*TASK ITEM:*
Go through the records and copy each line where the word "grey" occurs.
..............................
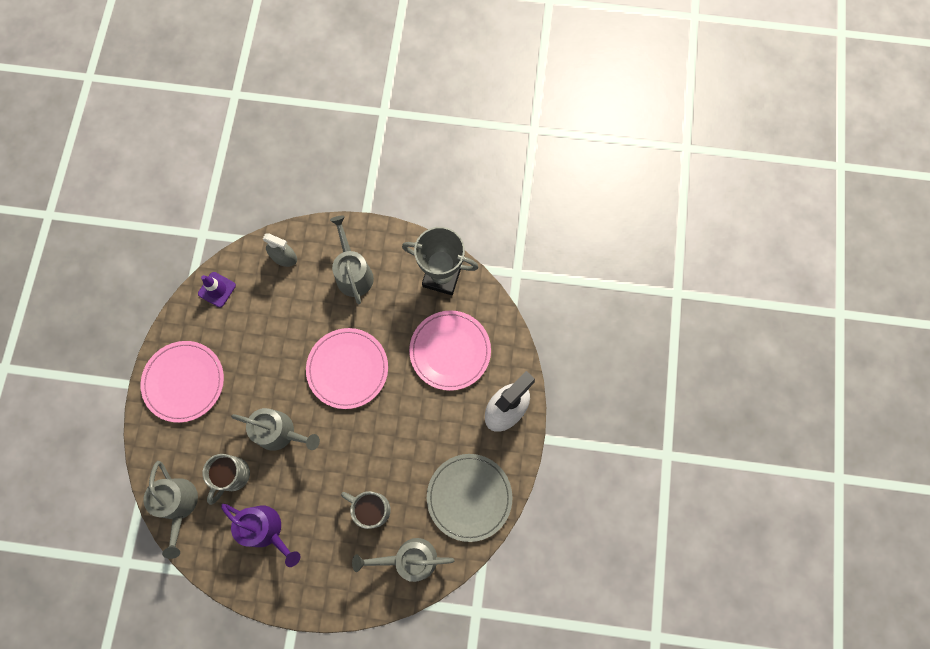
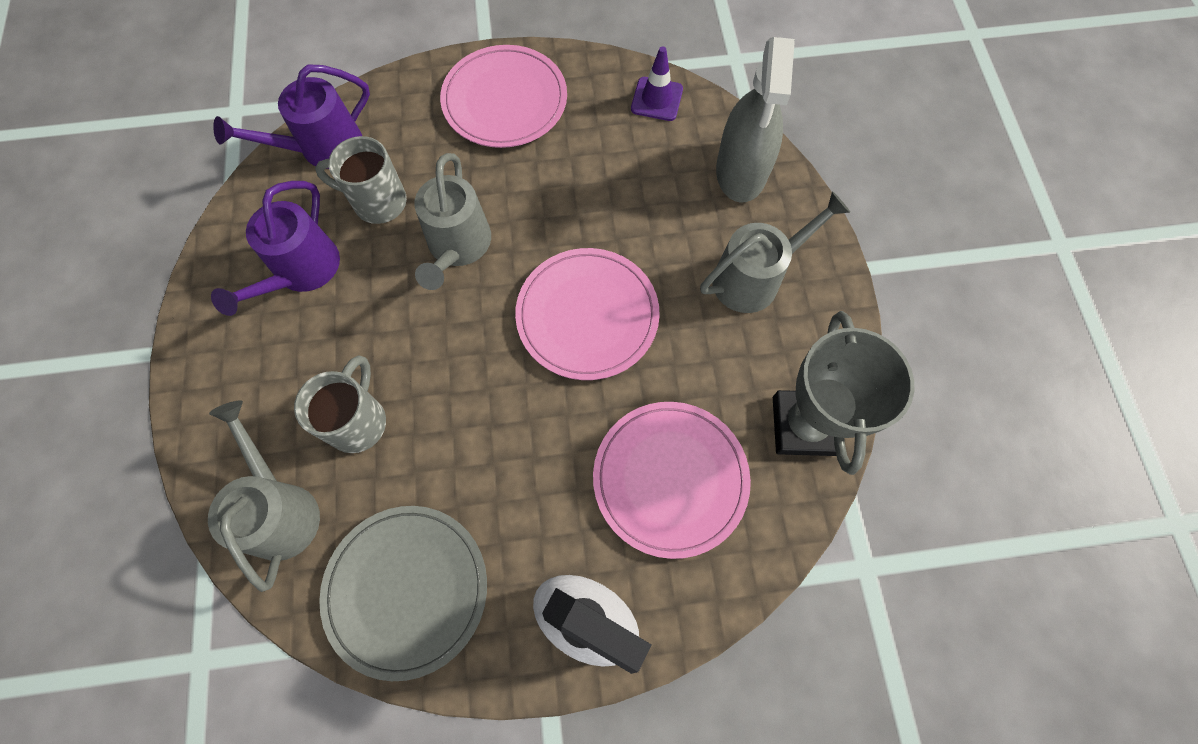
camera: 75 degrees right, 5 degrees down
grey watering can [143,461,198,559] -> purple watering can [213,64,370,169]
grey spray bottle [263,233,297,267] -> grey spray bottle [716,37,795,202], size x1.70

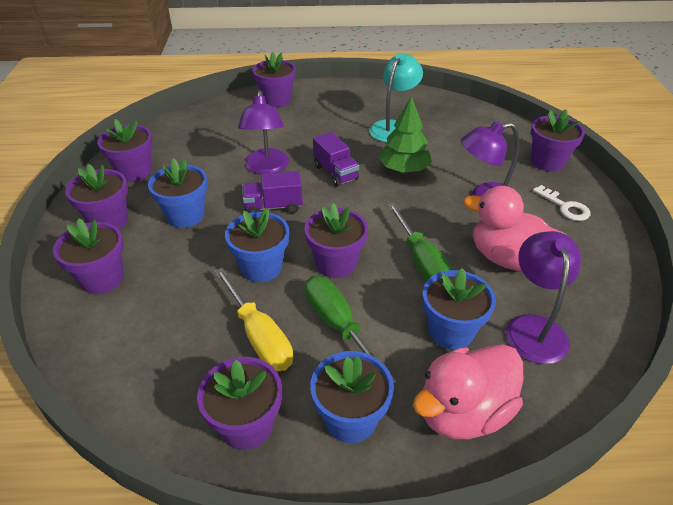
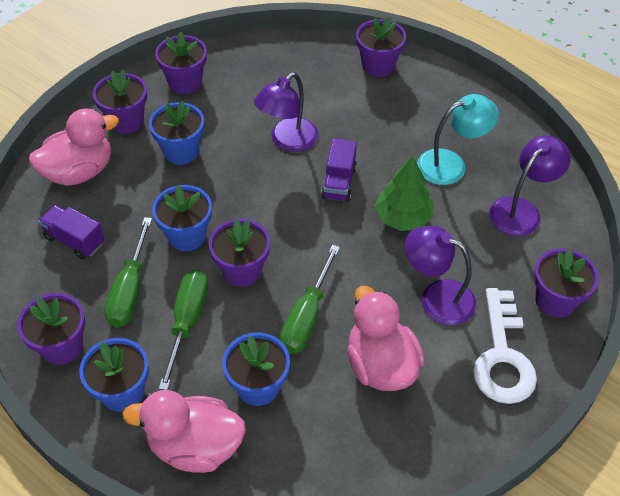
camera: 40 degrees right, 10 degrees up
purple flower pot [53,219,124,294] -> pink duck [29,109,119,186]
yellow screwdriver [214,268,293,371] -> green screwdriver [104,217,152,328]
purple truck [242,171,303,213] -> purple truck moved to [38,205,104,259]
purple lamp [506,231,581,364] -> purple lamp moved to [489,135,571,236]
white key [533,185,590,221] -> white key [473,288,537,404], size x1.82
..............................
*REPLY:*
grey watering can [143,461,198,559] -> purple watering can [213,64,370,169]
grey spray bottle [263,233,297,267] -> grey spray bottle [716,37,795,202], size x1.70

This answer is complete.